[Aim of the task]
All lines below containing "purple" are to be listed.

----------

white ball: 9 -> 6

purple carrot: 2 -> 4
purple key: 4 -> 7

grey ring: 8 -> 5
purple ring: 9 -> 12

----------

[Answer box]
purple carrot: 2 -> 4
purple key: 4 -> 7
purple ring: 9 -> 12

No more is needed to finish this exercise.